┌─ Dataset entries

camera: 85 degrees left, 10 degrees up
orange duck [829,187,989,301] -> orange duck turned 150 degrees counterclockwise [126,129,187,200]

└─
┌─ Dataset entries

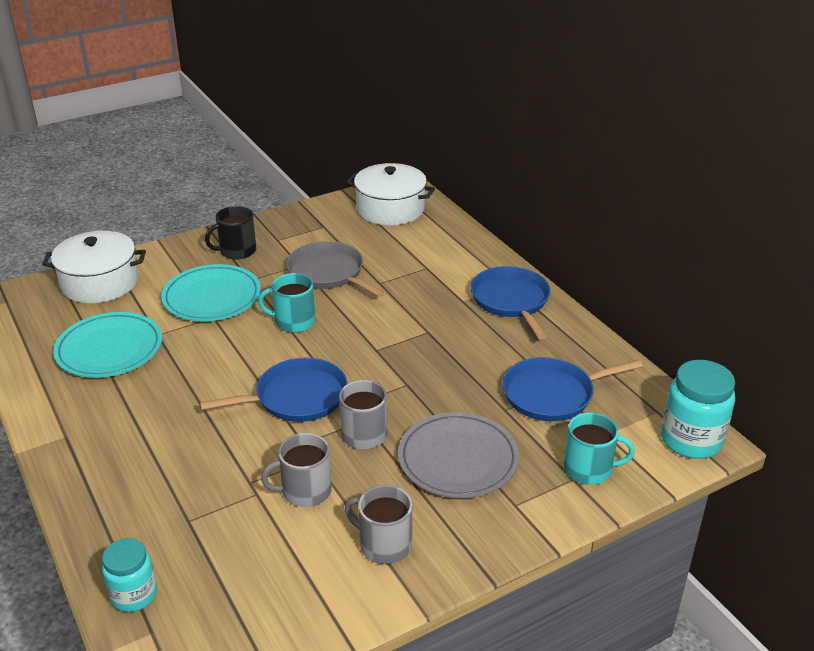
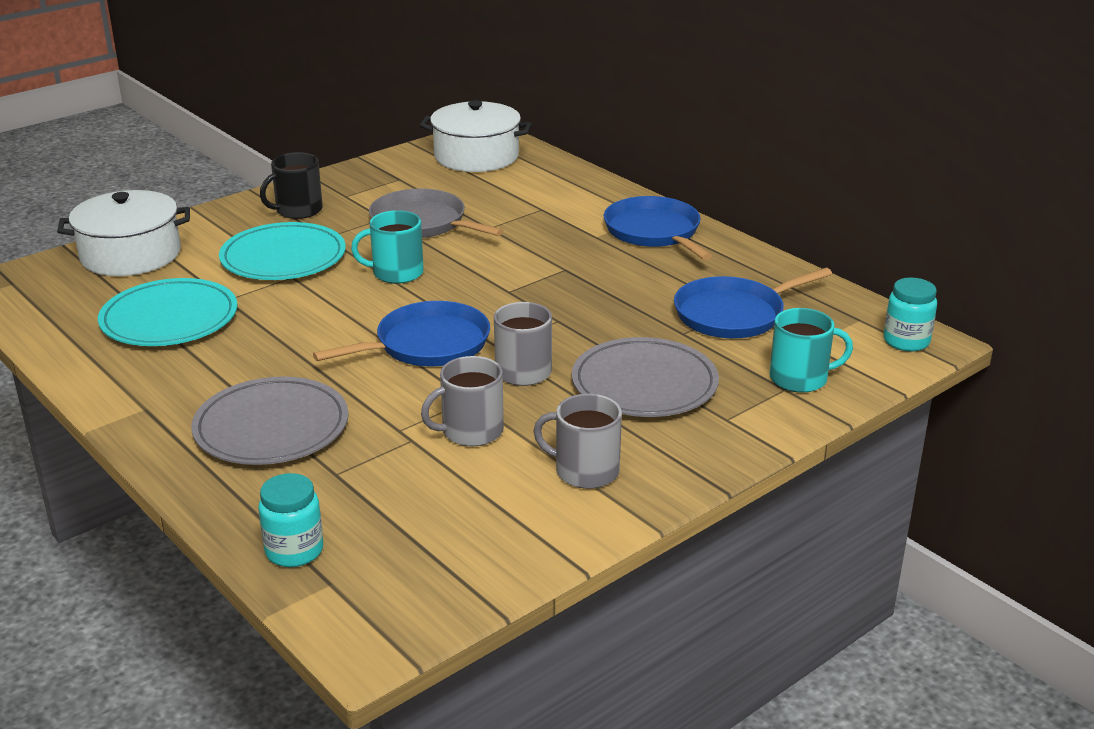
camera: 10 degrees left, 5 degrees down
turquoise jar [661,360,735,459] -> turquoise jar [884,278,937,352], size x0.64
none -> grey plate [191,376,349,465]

└─

### Exercise instructions
Everything above from the line containing "camera: 10 degrees left, 5 degrees down" down to the line containing "none -> grey plate [191,376,349,465]" is to be transcribed exactly, with both of those lines included and nothing else added.

### Solution to this exercise
camera: 10 degrees left, 5 degrees down
turquoise jar [661,360,735,459] -> turquoise jar [884,278,937,352], size x0.64
none -> grey plate [191,376,349,465]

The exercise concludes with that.